**WHAT IS NEEDED**
Read the data below. Every line holding the string "green" must be copied.

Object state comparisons
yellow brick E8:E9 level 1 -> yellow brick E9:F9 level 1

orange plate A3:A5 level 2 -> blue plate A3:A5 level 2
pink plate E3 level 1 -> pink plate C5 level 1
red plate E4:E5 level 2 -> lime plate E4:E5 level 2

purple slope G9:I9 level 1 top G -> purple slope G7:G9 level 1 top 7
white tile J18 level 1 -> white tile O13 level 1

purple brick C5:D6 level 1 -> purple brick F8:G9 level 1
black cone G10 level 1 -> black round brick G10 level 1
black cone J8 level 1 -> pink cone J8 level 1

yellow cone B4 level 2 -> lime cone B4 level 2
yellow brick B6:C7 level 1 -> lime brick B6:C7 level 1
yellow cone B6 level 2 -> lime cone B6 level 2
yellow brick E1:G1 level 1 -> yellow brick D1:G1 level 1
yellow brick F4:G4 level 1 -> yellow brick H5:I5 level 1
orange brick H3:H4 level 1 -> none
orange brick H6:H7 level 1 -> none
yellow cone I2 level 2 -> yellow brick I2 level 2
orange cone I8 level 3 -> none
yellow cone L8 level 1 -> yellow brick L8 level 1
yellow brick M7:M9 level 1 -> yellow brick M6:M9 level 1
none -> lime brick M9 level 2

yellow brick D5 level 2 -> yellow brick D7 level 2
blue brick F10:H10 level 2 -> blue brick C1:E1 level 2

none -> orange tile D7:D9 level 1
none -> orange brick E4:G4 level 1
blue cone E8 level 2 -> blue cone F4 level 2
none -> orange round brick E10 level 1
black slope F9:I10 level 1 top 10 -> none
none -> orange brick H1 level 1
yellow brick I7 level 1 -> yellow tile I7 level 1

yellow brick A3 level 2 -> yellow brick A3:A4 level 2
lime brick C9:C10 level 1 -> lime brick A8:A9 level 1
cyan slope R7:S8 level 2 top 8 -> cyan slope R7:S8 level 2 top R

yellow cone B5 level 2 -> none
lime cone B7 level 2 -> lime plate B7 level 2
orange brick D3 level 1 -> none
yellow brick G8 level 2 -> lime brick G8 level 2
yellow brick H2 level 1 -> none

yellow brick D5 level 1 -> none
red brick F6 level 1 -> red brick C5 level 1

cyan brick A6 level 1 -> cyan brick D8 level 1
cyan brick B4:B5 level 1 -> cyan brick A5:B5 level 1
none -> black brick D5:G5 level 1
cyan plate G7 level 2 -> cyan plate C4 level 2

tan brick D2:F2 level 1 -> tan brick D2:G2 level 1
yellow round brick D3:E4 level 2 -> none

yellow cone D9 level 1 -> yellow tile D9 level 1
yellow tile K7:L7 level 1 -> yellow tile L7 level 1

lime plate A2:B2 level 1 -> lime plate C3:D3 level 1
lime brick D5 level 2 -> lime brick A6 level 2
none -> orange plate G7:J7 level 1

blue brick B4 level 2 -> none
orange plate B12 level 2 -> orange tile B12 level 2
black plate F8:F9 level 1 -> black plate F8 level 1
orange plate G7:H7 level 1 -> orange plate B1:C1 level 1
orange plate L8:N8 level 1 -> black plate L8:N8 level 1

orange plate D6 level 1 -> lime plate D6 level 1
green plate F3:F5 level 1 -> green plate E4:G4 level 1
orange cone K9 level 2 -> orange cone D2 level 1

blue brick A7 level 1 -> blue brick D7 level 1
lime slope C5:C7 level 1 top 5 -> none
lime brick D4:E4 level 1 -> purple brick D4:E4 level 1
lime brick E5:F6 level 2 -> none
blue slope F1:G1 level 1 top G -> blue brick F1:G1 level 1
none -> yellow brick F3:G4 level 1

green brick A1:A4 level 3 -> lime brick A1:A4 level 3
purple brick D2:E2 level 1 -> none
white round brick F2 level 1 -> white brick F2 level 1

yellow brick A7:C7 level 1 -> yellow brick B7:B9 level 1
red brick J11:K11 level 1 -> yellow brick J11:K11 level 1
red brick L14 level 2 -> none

**WRITTEN RESPONSE**
green plate F3:F5 level 1 -> green plate E4:G4 level 1
green brick A1:A4 level 3 -> lime brick A1:A4 level 3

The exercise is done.